### PROVIDED RECORDS
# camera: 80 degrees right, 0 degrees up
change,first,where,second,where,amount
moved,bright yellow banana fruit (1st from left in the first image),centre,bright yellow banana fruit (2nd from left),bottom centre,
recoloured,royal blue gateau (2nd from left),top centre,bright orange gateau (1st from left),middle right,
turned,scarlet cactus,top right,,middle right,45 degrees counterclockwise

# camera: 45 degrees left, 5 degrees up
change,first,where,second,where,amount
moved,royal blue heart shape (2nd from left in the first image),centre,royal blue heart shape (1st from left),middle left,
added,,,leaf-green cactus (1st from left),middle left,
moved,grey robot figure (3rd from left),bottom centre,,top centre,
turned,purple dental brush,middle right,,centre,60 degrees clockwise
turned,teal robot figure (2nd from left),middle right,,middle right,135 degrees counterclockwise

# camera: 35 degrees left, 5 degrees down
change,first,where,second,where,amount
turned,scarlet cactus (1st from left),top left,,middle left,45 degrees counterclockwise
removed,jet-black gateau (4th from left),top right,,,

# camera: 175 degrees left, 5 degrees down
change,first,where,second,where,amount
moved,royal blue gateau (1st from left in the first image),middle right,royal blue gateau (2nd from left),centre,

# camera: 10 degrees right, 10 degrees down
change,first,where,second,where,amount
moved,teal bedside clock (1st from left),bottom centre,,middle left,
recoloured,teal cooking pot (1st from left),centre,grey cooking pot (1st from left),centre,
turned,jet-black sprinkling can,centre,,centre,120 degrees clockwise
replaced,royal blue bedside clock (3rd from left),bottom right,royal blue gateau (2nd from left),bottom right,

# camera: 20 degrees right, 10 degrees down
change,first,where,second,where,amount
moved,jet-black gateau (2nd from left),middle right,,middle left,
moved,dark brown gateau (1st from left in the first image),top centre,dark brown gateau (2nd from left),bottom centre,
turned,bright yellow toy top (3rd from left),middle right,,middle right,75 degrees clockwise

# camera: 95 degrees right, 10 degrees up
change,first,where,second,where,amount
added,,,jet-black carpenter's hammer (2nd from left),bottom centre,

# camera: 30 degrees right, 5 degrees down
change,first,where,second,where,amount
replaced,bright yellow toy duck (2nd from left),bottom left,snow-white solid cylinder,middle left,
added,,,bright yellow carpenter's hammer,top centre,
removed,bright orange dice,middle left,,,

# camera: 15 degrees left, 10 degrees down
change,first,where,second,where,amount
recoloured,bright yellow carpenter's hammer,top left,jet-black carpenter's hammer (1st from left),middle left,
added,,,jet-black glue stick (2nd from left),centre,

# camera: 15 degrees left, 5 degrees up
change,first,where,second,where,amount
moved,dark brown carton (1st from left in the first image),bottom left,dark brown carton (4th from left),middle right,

### WORK INSTRUCTION
Reproduce the full block of data exactly, omitting nothing.

### WRITTEN REPLY
# camera: 80 degrees right, 0 degrees up
change,first,where,second,where,amount
moved,bright yellow banana fruit (1st from left in the first image),centre,bright yellow banana fruit (2nd from left),bottom centre,
recoloured,royal blue gateau (2nd from left),top centre,bright orange gateau (1st from left),middle right,
turned,scarlet cactus,top right,,middle right,45 degrees counterclockwise

# camera: 45 degrees left, 5 degrees up
change,first,where,second,where,amount
moved,royal blue heart shape (2nd from left in the first image),centre,royal blue heart shape (1st from left),middle left,
added,,,leaf-green cactus (1st from left),middle left,
moved,grey robot figure (3rd from left),bottom centre,,top centre,
turned,purple dental brush,middle right,,centre,60 degrees clockwise
turned,teal robot figure (2nd from left),middle right,,middle right,135 degrees counterclockwise

# camera: 35 degrees left, 5 degrees down
change,first,where,second,where,amount
turned,scarlet cactus (1st from left),top left,,middle left,45 degrees counterclockwise
removed,jet-black gateau (4th from left),top right,,,

# camera: 175 degrees left, 5 degrees down
change,first,where,second,where,amount
moved,royal blue gateau (1st from left in the first image),middle right,royal blue gateau (2nd from left),centre,

# camera: 10 degrees right, 10 degrees down
change,first,where,second,where,amount
moved,teal bedside clock (1st from left),bottom centre,,middle left,
recoloured,teal cooking pot (1st from left),centre,grey cooking pot (1st from left),centre,
turned,jet-black sprinkling can,centre,,centre,120 degrees clockwise
replaced,royal blue bedside clock (3rd from left),bottom right,royal blue gateau (2nd from left),bottom right,

# camera: 20 degrees right, 10 degrees down
change,first,where,second,where,amount
moved,jet-black gateau (2nd from left),middle right,,middle left,
moved,dark brown gateau (1st from left in the first image),top centre,dark brown gateau (2nd from left),bottom centre,
turned,bright yellow toy top (3rd from left),middle right,,middle right,75 degrees clockwise

# camera: 95 degrees right, 10 degrees up
change,first,where,second,where,amount
added,,,jet-black carpenter's hammer (2nd from left),bottom centre,

# camera: 30 degrees right, 5 degrees down
change,first,where,second,where,amount
replaced,bright yellow toy duck (2nd from left),bottom left,snow-white solid cylinder,middle left,
added,,,bright yellow carpenter's hammer,top centre,
removed,bright orange dice,middle left,,,

# camera: 15 degrees left, 10 degrees down
change,first,where,second,where,amount
recoloured,bright yellow carpenter's hammer,top left,jet-black carpenter's hammer (1st from left),middle left,
added,,,jet-black glue stick (2nd from left),centre,

# camera: 15 degrees left, 5 degrees up
change,first,where,second,where,amount
moved,dark brown carton (1st from left in the first image),bottom left,dark brown carton (4th from left),middle right,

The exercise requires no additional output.